→ **TASK DESCRIPTION**: All of the entries need to be printed again exactly; pictures are the only thing to omit.

[Change listing data]
******

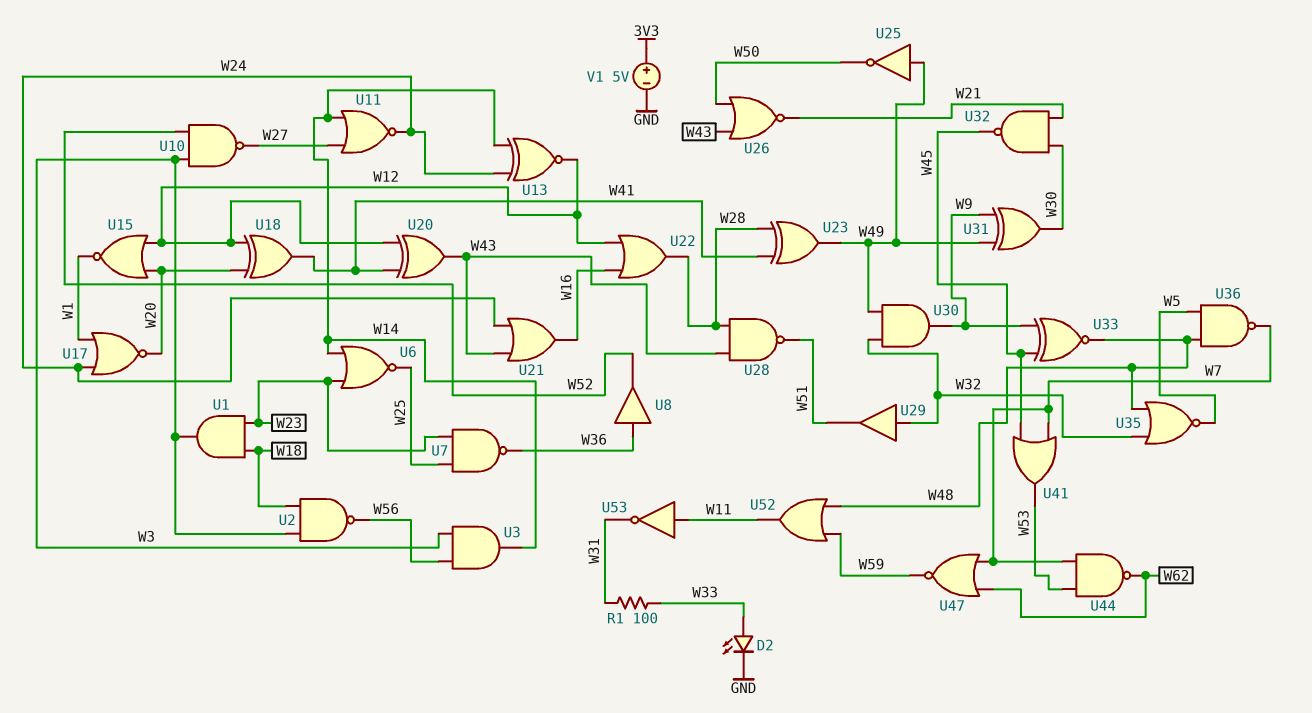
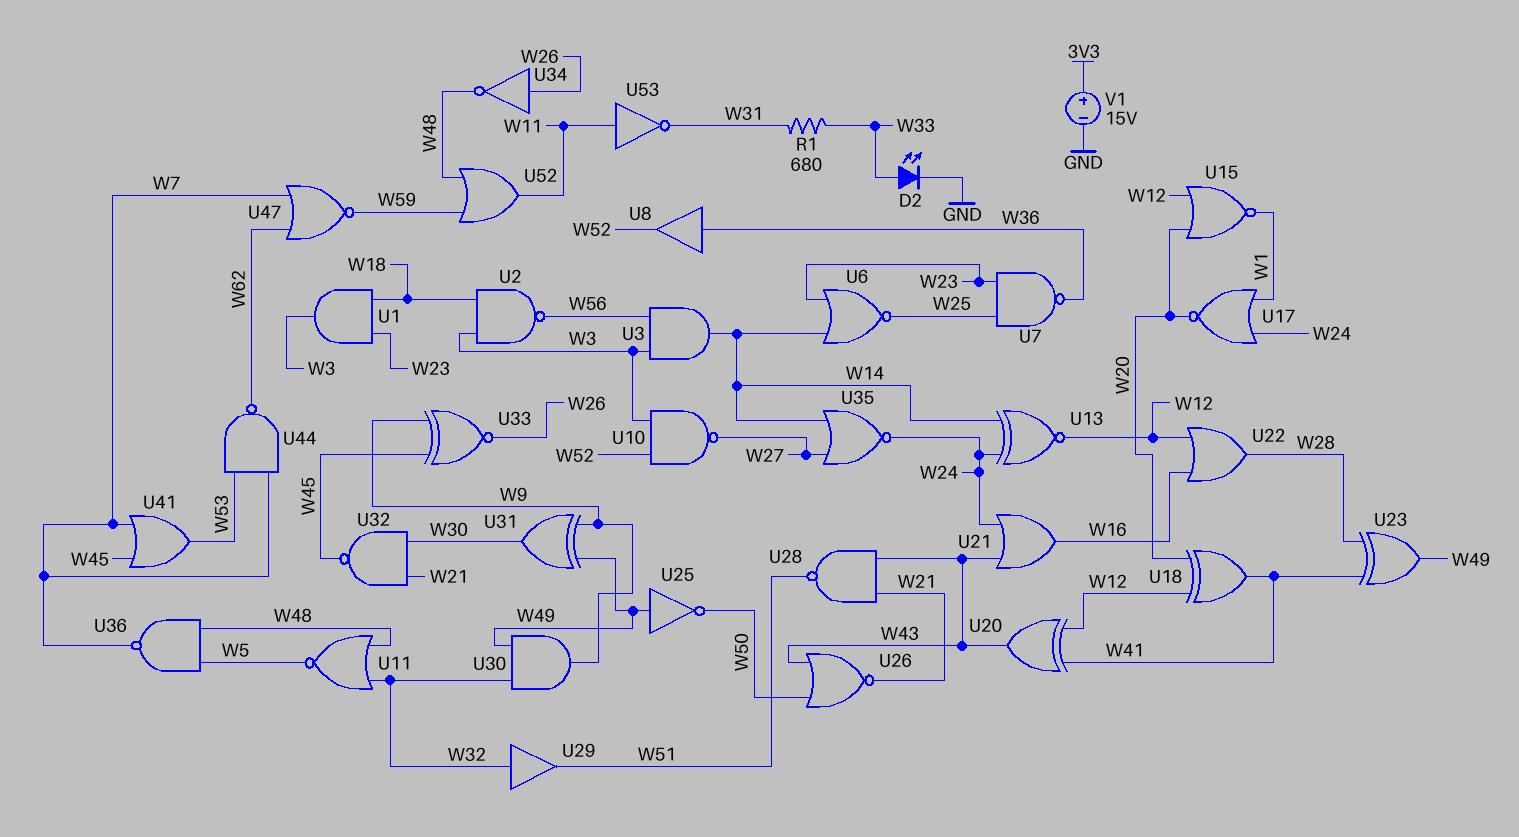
R1: 100 (W31, W33) -> 680 (W31, W33)
U11: NOR (in W14, in W27, out W24) -> NOR (in W32, in W48, out W5)
U28: NAND (in W28, in W43, out W51) -> NAND (in W21, in W43, out W51)
U33: XNOR (in W9, in W45, out W48) -> XNOR (in W9, in W45, out W26)
U34: none -> NOT (in W26, out W48)
U35: NOR (in W32, in W48, out W5) -> NOR (in W14, in W27, out W24)
V1: 5V (plus 3V3, minus GND) -> 15V (plus 3V3, minus GND)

******

→ **EXERCISE RESPONSE**:
R1: 100 (W31, W33) -> 680 (W31, W33)
U11: NOR (in W14, in W27, out W24) -> NOR (in W32, in W48, out W5)
U28: NAND (in W28, in W43, out W51) -> NAND (in W21, in W43, out W51)
U33: XNOR (in W9, in W45, out W48) -> XNOR (in W9, in W45, out W26)
U34: none -> NOT (in W26, out W48)
U35: NOR (in W32, in W48, out W5) -> NOR (in W14, in W27, out W24)
V1: 5V (plus 3V3, minus GND) -> 15V (plus 3V3, minus GND)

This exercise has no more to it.